Object state change records:

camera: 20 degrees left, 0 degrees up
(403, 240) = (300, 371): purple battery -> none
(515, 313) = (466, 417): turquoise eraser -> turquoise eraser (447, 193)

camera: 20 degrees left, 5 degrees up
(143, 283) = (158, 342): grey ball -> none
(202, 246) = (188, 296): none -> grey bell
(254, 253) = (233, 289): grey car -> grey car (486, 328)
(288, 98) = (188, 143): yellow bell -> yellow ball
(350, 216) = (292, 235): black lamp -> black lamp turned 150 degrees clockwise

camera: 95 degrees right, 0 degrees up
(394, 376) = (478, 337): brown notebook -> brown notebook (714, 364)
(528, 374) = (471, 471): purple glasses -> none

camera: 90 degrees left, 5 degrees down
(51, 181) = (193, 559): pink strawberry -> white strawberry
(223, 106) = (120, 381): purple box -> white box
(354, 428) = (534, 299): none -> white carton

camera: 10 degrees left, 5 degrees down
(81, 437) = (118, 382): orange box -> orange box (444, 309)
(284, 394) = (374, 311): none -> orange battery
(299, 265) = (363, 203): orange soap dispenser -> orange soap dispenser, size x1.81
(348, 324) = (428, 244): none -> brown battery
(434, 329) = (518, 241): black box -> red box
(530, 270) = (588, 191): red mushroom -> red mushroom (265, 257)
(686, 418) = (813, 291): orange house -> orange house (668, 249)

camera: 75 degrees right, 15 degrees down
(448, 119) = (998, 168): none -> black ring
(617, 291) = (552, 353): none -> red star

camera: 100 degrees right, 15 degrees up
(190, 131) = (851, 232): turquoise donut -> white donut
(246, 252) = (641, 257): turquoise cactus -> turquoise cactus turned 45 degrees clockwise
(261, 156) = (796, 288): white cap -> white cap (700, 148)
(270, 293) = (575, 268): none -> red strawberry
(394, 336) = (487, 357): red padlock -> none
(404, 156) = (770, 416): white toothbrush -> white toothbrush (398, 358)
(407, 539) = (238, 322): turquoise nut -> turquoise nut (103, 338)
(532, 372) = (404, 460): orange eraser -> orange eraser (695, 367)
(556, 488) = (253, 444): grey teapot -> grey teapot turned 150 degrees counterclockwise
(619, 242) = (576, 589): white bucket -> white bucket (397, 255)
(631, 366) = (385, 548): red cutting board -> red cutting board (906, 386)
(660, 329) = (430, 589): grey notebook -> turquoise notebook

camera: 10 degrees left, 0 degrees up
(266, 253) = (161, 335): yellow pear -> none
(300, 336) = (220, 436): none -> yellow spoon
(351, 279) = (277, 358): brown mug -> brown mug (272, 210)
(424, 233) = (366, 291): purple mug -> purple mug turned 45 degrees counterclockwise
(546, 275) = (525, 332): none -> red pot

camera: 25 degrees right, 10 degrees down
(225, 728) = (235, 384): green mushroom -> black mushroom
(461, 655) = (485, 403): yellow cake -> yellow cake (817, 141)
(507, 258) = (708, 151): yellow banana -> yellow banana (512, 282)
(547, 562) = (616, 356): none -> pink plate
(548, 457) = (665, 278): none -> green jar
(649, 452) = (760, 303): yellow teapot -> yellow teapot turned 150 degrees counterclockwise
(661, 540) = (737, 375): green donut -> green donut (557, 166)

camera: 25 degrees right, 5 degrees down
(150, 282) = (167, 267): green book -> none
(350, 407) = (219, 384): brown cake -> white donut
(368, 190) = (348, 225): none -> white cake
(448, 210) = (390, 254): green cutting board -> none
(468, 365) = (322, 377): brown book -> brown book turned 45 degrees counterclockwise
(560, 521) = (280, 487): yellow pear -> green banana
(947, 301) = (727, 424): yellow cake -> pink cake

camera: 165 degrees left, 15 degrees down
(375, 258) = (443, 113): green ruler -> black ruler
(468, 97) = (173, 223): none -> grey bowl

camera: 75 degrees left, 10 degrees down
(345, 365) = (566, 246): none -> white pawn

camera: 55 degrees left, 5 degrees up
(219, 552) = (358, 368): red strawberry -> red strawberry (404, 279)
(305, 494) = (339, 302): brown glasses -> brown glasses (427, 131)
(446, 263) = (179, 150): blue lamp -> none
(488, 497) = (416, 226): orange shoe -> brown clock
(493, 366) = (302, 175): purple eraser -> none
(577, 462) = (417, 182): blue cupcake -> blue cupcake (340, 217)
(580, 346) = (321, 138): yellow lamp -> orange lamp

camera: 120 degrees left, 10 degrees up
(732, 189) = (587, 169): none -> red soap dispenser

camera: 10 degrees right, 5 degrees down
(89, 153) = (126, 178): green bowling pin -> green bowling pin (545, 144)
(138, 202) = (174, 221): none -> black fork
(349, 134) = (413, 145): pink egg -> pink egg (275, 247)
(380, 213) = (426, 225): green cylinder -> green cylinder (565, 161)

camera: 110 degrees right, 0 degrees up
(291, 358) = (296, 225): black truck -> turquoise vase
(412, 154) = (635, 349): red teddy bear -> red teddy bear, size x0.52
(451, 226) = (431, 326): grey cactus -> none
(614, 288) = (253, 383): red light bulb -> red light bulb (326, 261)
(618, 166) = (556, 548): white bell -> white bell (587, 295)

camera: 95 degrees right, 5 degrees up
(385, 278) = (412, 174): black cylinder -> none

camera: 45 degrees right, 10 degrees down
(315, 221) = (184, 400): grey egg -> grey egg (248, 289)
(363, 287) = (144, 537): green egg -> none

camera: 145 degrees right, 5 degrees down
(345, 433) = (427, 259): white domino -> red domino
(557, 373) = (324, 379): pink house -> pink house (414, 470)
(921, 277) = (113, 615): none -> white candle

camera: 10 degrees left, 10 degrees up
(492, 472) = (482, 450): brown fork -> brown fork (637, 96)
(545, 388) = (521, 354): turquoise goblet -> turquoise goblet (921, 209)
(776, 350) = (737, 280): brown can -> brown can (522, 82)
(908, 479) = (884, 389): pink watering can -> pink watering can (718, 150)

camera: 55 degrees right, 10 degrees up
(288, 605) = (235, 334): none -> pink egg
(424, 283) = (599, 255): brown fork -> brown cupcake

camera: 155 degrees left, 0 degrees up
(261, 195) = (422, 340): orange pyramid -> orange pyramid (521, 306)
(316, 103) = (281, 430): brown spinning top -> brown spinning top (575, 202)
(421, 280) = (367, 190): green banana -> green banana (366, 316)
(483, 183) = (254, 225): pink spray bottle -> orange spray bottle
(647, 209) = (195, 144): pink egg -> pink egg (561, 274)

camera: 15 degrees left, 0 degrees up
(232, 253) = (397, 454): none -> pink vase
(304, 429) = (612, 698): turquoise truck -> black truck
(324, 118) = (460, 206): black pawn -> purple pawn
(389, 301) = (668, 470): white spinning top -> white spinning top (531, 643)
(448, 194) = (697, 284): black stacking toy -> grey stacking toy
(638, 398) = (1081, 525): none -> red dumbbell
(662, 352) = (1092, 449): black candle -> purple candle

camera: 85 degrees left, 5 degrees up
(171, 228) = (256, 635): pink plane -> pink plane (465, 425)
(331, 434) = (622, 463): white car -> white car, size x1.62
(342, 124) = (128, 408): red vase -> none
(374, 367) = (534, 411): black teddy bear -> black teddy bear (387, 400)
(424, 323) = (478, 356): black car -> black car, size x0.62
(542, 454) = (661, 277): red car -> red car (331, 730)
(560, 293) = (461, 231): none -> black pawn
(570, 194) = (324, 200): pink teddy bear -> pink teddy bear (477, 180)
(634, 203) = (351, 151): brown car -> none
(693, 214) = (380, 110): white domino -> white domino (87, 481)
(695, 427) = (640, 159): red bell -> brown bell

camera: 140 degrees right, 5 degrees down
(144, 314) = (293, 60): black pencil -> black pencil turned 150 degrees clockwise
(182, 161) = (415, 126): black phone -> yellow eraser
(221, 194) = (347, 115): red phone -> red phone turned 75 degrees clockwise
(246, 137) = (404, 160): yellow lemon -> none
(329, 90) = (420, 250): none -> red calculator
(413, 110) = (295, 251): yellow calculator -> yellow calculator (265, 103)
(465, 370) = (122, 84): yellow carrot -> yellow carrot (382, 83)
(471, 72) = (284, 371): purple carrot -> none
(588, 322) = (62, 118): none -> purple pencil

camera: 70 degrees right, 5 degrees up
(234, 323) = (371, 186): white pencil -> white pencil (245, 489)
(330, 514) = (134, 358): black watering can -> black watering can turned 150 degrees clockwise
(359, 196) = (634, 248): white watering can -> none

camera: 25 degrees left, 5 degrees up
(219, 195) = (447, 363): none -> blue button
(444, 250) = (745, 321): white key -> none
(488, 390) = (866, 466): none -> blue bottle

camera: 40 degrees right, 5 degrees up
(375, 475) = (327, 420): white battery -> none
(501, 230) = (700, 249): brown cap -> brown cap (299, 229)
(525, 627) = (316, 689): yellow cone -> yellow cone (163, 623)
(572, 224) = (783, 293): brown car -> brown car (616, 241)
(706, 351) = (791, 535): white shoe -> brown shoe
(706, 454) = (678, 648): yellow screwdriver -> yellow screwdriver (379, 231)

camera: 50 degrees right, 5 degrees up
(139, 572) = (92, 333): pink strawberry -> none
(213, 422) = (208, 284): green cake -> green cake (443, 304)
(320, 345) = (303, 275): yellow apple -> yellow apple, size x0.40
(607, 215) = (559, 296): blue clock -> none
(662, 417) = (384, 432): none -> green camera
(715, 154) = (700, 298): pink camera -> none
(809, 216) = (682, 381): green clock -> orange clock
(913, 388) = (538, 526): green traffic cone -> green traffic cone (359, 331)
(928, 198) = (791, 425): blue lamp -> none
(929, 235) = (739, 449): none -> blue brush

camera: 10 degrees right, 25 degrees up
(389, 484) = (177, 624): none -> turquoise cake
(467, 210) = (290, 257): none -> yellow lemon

Problem to solve: Search the records for the word "cone" and copy every line where it occurs.

Answer space:
(525, 627) = (316, 689): yellow cone -> yellow cone (163, 623)
(913, 388) = (538, 526): green traffic cone -> green traffic cone (359, 331)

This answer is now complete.